## [Aim of the exercise]
Return, word for word, every line starting at the line with "R112: 510 (AMP, AOUT) -> 510 (AMP, VX)" and ending at the final line of the entries; skip the pictures.

===== Records

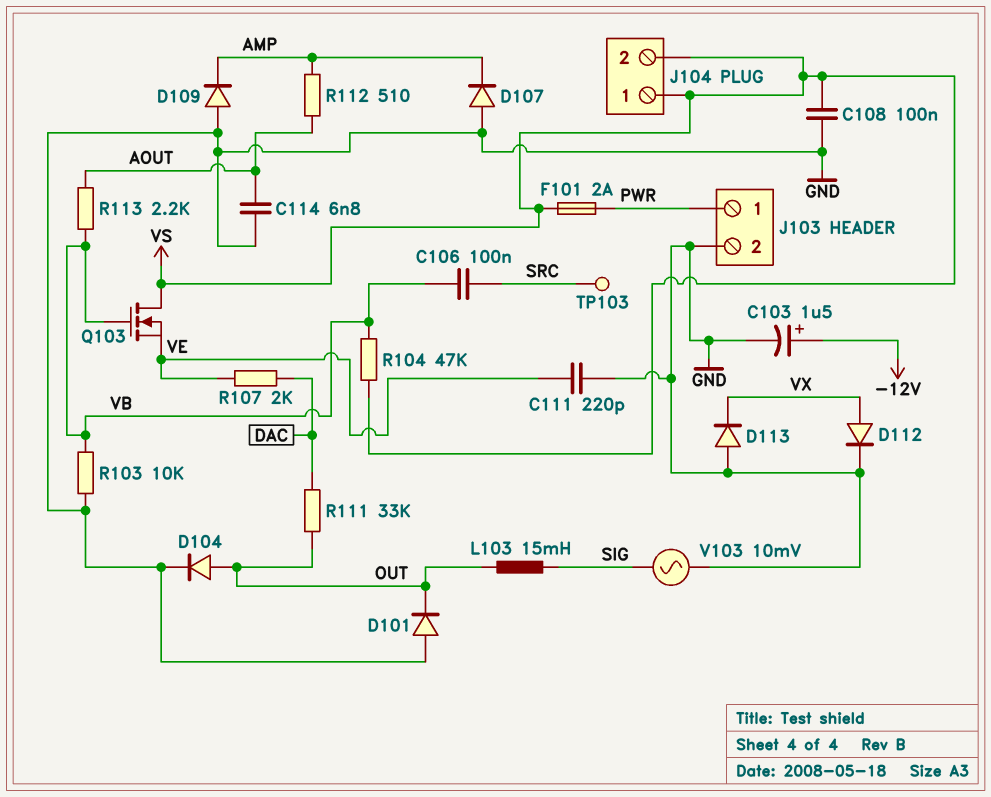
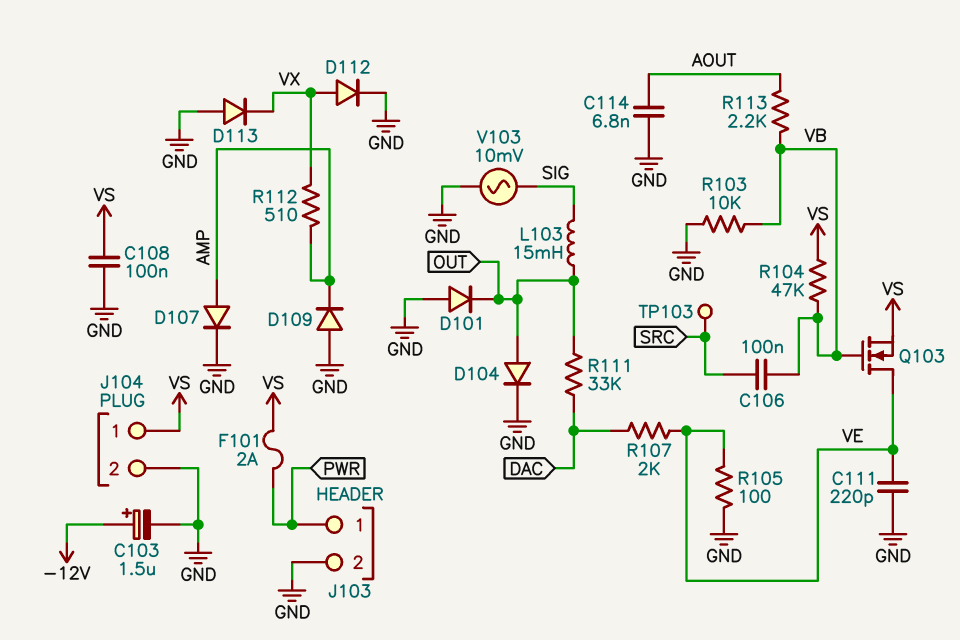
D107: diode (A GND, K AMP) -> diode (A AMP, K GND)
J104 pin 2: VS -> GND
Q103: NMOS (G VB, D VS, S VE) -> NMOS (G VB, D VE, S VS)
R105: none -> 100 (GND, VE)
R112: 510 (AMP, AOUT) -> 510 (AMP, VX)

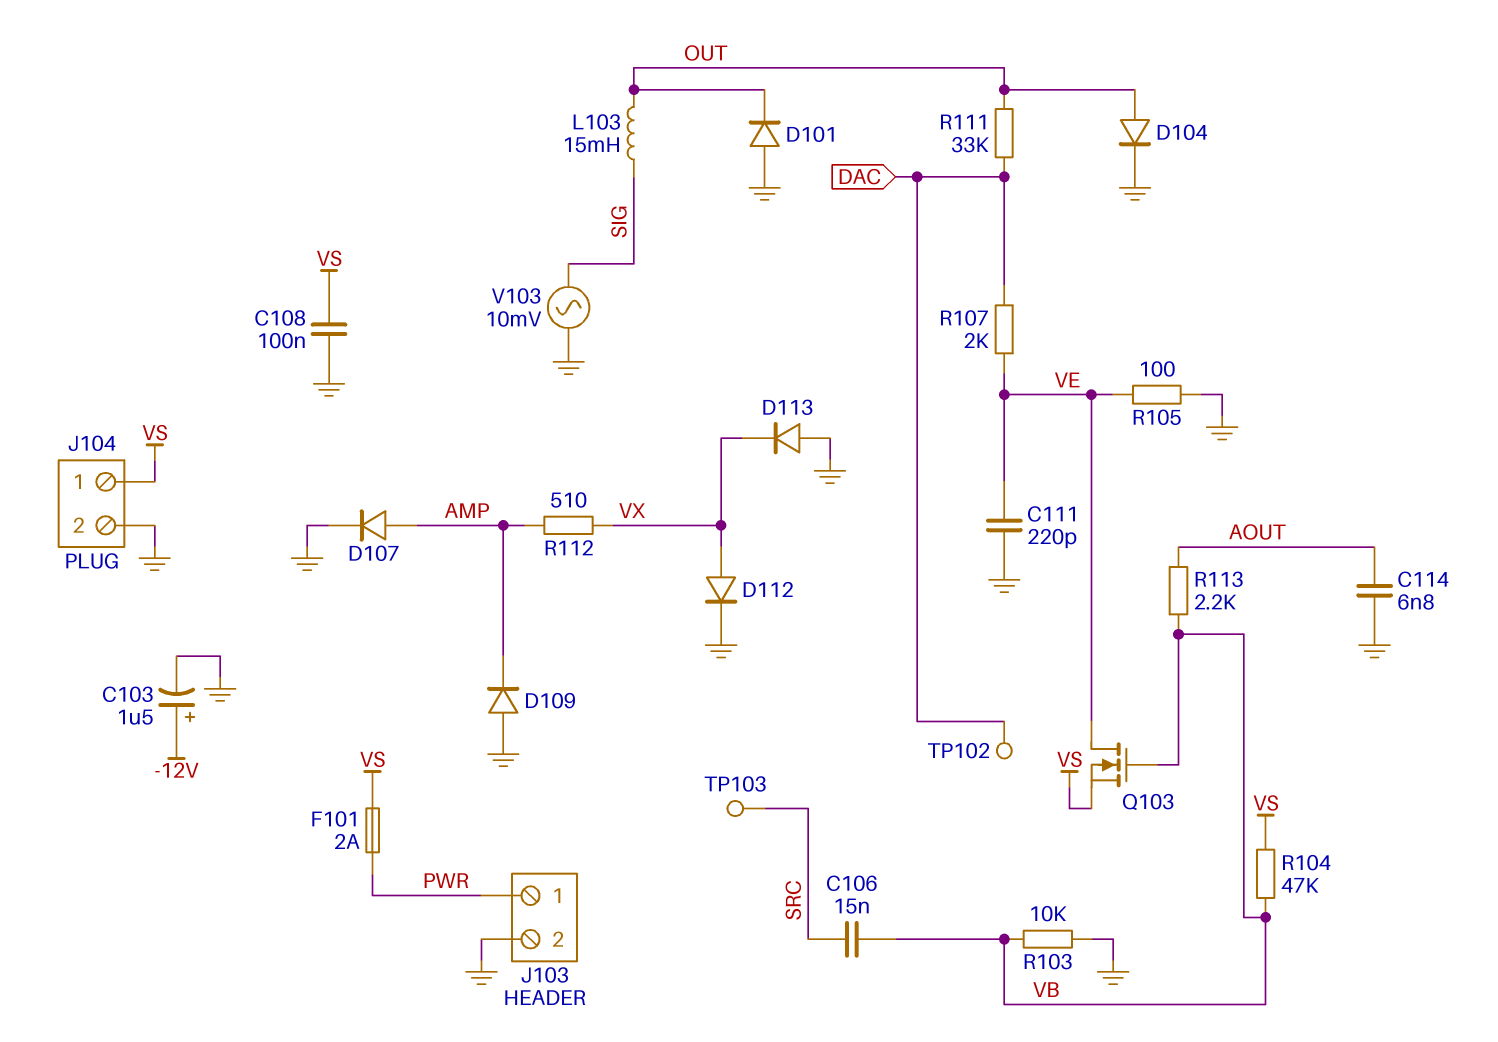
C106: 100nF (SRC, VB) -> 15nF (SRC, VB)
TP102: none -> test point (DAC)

==========

## [Answer section]
R112: 510 (AMP, AOUT) -> 510 (AMP, VX)

C106: 100nF (SRC, VB) -> 15nF (SRC, VB)
TP102: none -> test point (DAC)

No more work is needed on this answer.